* **WHAT YOU ARE ASKED TO DO**: Repeat the lines below exactly as they appear, but leave out the images.

======== TASK DATA

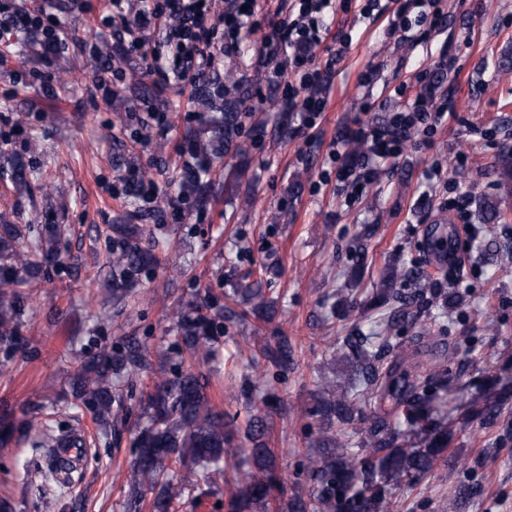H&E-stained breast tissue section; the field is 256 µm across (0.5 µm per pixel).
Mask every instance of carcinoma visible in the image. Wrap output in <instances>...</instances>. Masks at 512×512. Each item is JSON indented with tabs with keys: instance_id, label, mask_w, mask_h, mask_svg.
<instances>
[{
	"instance_id": "obj_1",
	"label": "carcinoma",
	"mask_w": 512,
	"mask_h": 512,
	"mask_svg": "<svg viewBox=\"0 0 512 512\" xmlns=\"http://www.w3.org/2000/svg\"><path fill=\"white\" fill-rule=\"evenodd\" d=\"M239 102L224 96L222 116L207 118L191 145L178 181L179 193L205 199V180L212 161L221 158L229 146L243 152L235 141L241 124ZM10 181L17 190L30 185L31 172L22 161L10 158ZM30 227L0 224V350L10 355L23 344L22 318L28 296L24 288L45 279L50 267L68 255V240L58 224L38 226L37 243L23 246ZM157 227L151 224H114L106 236V260L99 270L112 295H137L142 276L159 267L156 252ZM413 290L408 291L405 286ZM438 297L430 276L419 271L399 272L387 268L383 288L376 300L389 306L386 326L399 331L409 325L406 307L413 300ZM176 343L184 357V368L155 362L149 348L136 336H126L115 348L104 346L97 353L77 359L70 379L73 407L89 413L102 428L126 423L130 410L121 384L150 374L151 385L141 392L140 416L146 425L132 431L133 458L124 473L123 484L133 504L148 501L149 512H172L176 505L196 506L207 490L173 471L179 464L204 477L237 470L234 484L224 494V512H393L395 495L404 487L429 475L440 463L448 462V427L437 416L443 395L448 393V369L442 362H424L418 353L408 352L400 343L384 337L382 348L392 353L385 369L379 371L381 351L372 350L374 337L352 328L341 339V348L353 353L366 388L374 389L404 410L407 426L414 435L391 426L382 416H364L349 392L331 380L321 381L309 402L297 412L314 421L316 435L309 443L307 474L312 492L287 494L285 475L277 450L270 447L268 414L260 407L249 415L245 426L236 418L211 405L208 389L211 374L194 365L218 358L224 322L248 315L265 323L273 321L275 310L268 303L258 281L240 284L227 300L212 291L199 300H179L168 306ZM258 353L280 373L294 363V347L280 332L258 347ZM477 415L493 423L501 416L499 397H483ZM358 426L360 448L354 450L339 440L347 426ZM27 441L33 448H85L87 441L75 434L58 436L48 415L33 412L16 425L0 419V451Z\"/></svg>"
}]
</instances>
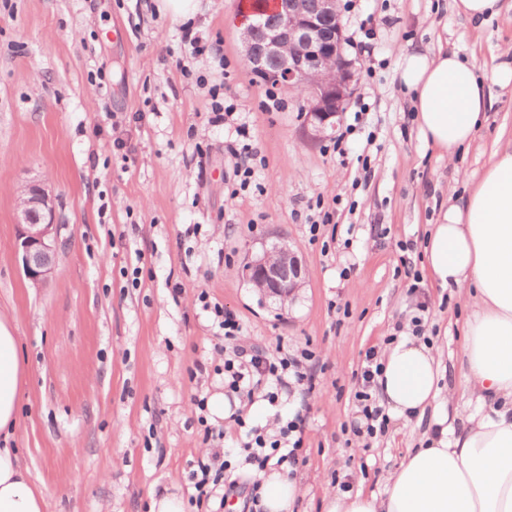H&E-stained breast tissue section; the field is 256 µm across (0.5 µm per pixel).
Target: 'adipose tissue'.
<instances>
[{
	"mask_svg": "<svg viewBox=\"0 0 512 512\" xmlns=\"http://www.w3.org/2000/svg\"><path fill=\"white\" fill-rule=\"evenodd\" d=\"M491 72L456 50L402 53L399 78L410 93L422 139L447 153L469 144L487 108L489 85L512 88V44ZM440 288L466 291L471 311L460 388L441 390L444 368L431 347L402 337L383 352L376 382L389 413L428 418L382 494L326 500L325 512H512V141L496 147L463 204L449 205L424 247ZM23 372L20 340L0 318V433L17 423ZM464 395L454 417L428 414L439 396ZM300 482L269 467L261 485L265 512H293ZM16 449L0 448V512H43Z\"/></svg>",
	"mask_w": 512,
	"mask_h": 512,
	"instance_id": "obj_1",
	"label": "adipose tissue"
}]
</instances>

================

* **TASK OUTPUT**:
H&E-stained breast tissue section; the field is 256 µm across (0.5 µm per pixel).
Mask every instance of carcinoma visible in the image. Wrap output in <instances>...</instances>. Masks at 512×512. Each item is JSON indented with tabs with keys: instance_id, label, mask_w, mask_h, mask_svg.
<instances>
[{
	"instance_id": "obj_1",
	"label": "carcinoma",
	"mask_w": 512,
	"mask_h": 512,
	"mask_svg": "<svg viewBox=\"0 0 512 512\" xmlns=\"http://www.w3.org/2000/svg\"><path fill=\"white\" fill-rule=\"evenodd\" d=\"M239 102L224 96L222 116L207 118L191 145L178 181L179 193L205 199V180L212 161L221 158L229 146L243 152L235 141L241 124ZM10 181L17 190L30 185L31 172L22 161L10 158ZM30 227L0 224V350L10 355L23 344L22 318L28 296L24 288L45 279L50 267L68 255V240L58 224L38 226L37 243L23 246ZM157 227L151 224H114L106 236V260L99 270L112 295H137L142 276L159 267L156 252ZM413 290L408 291L405 286ZM438 297L430 276L419 271L399 272L387 268L383 288L376 300L389 306L386 326L399 331L409 325L406 307L413 300ZM176 343L184 357V368L155 362L149 348L136 336H126L115 348L104 346L97 353L77 359L70 379L73 407L89 413L102 428L126 423L130 410L121 384L150 374L151 385L141 392L140 416L146 425L132 431L133 458L124 473L123 484L133 504L148 501L149 512H172L176 505L196 506L207 490L173 471L179 464L204 477L237 470L234 484L224 494V512H393L395 495L404 487L429 475L440 463L448 462V427L437 416L443 395L448 393V369L442 362H424L418 353L408 352L400 343L384 337L382 348L392 353L385 369L379 371L381 351L372 350L374 337L352 328L341 339V348L353 353L366 388L374 389L404 410L407 426L414 435L391 426L382 416H364L349 392L331 380L321 381L309 402L297 412L314 421L316 435L309 443L307 474L312 492L287 494L285 475L277 450L270 447L268 414L260 407L249 415L245 426L236 418L211 405L208 389L211 374L194 365L218 358L224 322L248 315L265 323L273 321L275 310L268 303L258 281L240 284L227 300L212 291L199 300H179L168 306ZM258 353L280 373L294 363V347L280 332L258 347ZM477 415L493 423L501 416L499 397H483ZM358 426L360 448L354 450L339 440L347 426ZM27 441L33 448H85L87 441L75 434L58 436L48 415L33 412L16 425L0 419V451Z\"/></svg>"
}]
</instances>
H&E-stained breast tissue section; the field is 256 µm across (0.5 µm per pixel).
Target: 'adipose tissue'.
<instances>
[{
	"mask_svg": "<svg viewBox=\"0 0 512 512\" xmlns=\"http://www.w3.org/2000/svg\"><path fill=\"white\" fill-rule=\"evenodd\" d=\"M491 72L456 50L402 53L399 78L410 93L422 139L447 153L469 144L487 108L489 85L512 88V44ZM440 288L466 291L471 311L460 388L441 390L444 368L431 347L402 337L383 352L376 382L389 413L428 418L382 494L326 500L325 512H512V141L496 147L463 204L449 205L424 247ZM23 372L20 340L0 318V433L17 423ZM464 395L454 417L428 414L439 396ZM300 482L269 467L261 485L265 512H293ZM16 449L0 448V512H43Z\"/></svg>",
	"mask_w": 512,
	"mask_h": 512,
	"instance_id": "obj_1",
	"label": "adipose tissue"
}]
</instances>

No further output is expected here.